■ About this exercise
Go through the records and give each one again exactly.
--------------------
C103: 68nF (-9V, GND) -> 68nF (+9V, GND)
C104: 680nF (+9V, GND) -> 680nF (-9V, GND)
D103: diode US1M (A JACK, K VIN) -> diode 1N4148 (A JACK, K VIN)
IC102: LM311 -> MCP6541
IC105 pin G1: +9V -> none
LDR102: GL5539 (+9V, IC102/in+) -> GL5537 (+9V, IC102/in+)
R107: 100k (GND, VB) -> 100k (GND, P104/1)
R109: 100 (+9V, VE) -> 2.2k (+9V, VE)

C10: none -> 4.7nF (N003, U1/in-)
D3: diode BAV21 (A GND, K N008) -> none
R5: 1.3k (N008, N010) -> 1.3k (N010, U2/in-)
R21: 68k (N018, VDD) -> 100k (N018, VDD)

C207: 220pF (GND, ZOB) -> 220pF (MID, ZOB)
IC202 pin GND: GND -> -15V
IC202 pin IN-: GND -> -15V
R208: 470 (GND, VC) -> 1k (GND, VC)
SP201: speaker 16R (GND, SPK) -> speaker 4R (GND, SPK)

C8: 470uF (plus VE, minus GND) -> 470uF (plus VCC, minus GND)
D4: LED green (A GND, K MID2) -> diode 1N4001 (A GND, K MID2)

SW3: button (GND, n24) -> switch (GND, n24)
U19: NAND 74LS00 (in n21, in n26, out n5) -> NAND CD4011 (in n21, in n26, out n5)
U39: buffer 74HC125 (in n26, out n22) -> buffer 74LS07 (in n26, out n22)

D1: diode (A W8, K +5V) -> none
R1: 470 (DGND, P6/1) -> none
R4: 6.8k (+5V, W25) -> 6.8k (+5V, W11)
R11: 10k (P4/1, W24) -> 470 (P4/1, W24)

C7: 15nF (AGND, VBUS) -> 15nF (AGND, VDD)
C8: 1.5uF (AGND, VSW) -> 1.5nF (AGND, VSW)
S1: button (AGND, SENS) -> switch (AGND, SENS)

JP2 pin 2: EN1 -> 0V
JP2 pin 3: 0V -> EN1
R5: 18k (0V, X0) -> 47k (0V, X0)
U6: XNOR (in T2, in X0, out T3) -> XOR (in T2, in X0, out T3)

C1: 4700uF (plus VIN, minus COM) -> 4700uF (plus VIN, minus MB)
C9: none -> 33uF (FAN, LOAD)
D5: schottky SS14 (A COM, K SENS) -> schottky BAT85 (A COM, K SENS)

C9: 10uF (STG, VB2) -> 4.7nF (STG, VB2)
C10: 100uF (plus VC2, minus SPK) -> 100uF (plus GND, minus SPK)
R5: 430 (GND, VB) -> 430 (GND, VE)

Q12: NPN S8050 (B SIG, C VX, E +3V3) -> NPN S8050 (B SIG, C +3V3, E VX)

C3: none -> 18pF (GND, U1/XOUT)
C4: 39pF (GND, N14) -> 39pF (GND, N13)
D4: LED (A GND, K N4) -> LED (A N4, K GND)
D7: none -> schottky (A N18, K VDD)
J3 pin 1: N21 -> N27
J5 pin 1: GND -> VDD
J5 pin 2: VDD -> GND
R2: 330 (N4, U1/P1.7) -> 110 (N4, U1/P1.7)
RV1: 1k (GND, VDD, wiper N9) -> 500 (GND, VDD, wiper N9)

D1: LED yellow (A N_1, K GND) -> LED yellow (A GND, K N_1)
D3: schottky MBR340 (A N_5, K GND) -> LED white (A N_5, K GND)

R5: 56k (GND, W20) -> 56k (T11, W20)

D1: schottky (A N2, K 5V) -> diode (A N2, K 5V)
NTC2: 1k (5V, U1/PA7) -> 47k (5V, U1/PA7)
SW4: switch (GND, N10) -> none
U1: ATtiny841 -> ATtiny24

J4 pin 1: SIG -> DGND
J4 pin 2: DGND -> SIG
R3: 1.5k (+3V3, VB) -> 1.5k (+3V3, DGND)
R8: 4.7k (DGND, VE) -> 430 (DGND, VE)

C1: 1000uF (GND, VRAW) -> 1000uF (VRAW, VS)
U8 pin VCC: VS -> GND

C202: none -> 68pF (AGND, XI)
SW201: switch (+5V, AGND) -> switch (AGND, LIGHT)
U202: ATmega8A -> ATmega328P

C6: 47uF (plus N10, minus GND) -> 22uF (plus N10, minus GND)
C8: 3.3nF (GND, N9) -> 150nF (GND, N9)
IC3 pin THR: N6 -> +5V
--------------------
■ Answer box
C103: 68nF (-9V, GND) -> 68nF (+9V, GND)
C104: 680nF (+9V, GND) -> 680nF (-9V, GND)
D103: diode US1M (A JACK, K VIN) -> diode 1N4148 (A JACK, K VIN)
IC102: LM311 -> MCP6541
IC105 pin G1: +9V -> none
LDR102: GL5539 (+9V, IC102/in+) -> GL5537 (+9V, IC102/in+)
R107: 100k (GND, VB) -> 100k (GND, P104/1)
R109: 100 (+9V, VE) -> 2.2k (+9V, VE)

C10: none -> 4.7nF (N003, U1/in-)
D3: diode BAV21 (A GND, K N008) -> none
R5: 1.3k (N008, N010) -> 1.3k (N010, U2/in-)
R21: 68k (N018, VDD) -> 100k (N018, VDD)

C207: 220pF (GND, ZOB) -> 220pF (MID, ZOB)
IC202 pin GND: GND -> -15V
IC202 pin IN-: GND -> -15V
R208: 470 (GND, VC) -> 1k (GND, VC)
SP201: speaker 16R (GND, SPK) -> speaker 4R (GND, SPK)

C8: 470uF (plus VE, minus GND) -> 470uF (plus VCC, minus GND)
D4: LED green (A GND, K MID2) -> diode 1N4001 (A GND, K MID2)

SW3: button (GND, n24) -> switch (GND, n24)
U19: NAND 74LS00 (in n21, in n26, out n5) -> NAND CD4011 (in n21, in n26, out n5)
U39: buffer 74HC125 (in n26, out n22) -> buffer 74LS07 (in n26, out n22)

D1: diode (A W8, K +5V) -> none
R1: 470 (DGND, P6/1) -> none
R4: 6.8k (+5V, W25) -> 6.8k (+5V, W11)
R11: 10k (P4/1, W24) -> 470 (P4/1, W24)

C7: 15nF (AGND, VBUS) -> 15nF (AGND, VDD)
C8: 1.5uF (AGND, VSW) -> 1.5nF (AGND, VSW)
S1: button (AGND, SENS) -> switch (AGND, SENS)

JP2 pin 2: EN1 -> 0V
JP2 pin 3: 0V -> EN1
R5: 18k (0V, X0) -> 47k (0V, X0)
U6: XNOR (in T2, in X0, out T3) -> XOR (in T2, in X0, out T3)

C1: 4700uF (plus VIN, minus COM) -> 4700uF (plus VIN, minus MB)
C9: none -> 33uF (FAN, LOAD)
D5: schottky SS14 (A COM, K SENS) -> schottky BAT85 (A COM, K SENS)

C9: 10uF (STG, VB2) -> 4.7nF (STG, VB2)
C10: 100uF (plus VC2, minus SPK) -> 100uF (plus GND, minus SPK)
R5: 430 (GND, VB) -> 430 (GND, VE)

Q12: NPN S8050 (B SIG, C VX, E +3V3) -> NPN S8050 (B SIG, C +3V3, E VX)

C3: none -> 18pF (GND, U1/XOUT)
C4: 39pF (GND, N14) -> 39pF (GND, N13)
D4: LED (A GND, K N4) -> LED (A N4, K GND)
D7: none -> schottky (A N18, K VDD)
J3 pin 1: N21 -> N27
J5 pin 1: GND -> VDD
J5 pin 2: VDD -> GND
R2: 330 (N4, U1/P1.7) -> 110 (N4, U1/P1.7)
RV1: 1k (GND, VDD, wiper N9) -> 500 (GND, VDD, wiper N9)

D1: LED yellow (A N_1, K GND) -> LED yellow (A GND, K N_1)
D3: schottky MBR340 (A N_5, K GND) -> LED white (A N_5, K GND)

R5: 56k (GND, W20) -> 56k (T11, W20)

D1: schottky (A N2, K 5V) -> diode (A N2, K 5V)
NTC2: 1k (5V, U1/PA7) -> 47k (5V, U1/PA7)
SW4: switch (GND, N10) -> none
U1: ATtiny841 -> ATtiny24

J4 pin 1: SIG -> DGND
J4 pin 2: DGND -> SIG
R3: 1.5k (+3V3, VB) -> 1.5k (+3V3, DGND)
R8: 4.7k (DGND, VE) -> 430 (DGND, VE)

C1: 1000uF (GND, VRAW) -> 1000uF (VRAW, VS)
U8 pin VCC: VS -> GND

C202: none -> 68pF (AGND, XI)
SW201: switch (+5V, AGND) -> switch (AGND, LIGHT)
U202: ATmega8A -> ATmega328P

C6: 47uF (plus N10, minus GND) -> 22uF (plus N10, minus GND)
C8: 3.3nF (GND, N9) -> 150nF (GND, N9)
IC3 pin THR: N6 -> +5V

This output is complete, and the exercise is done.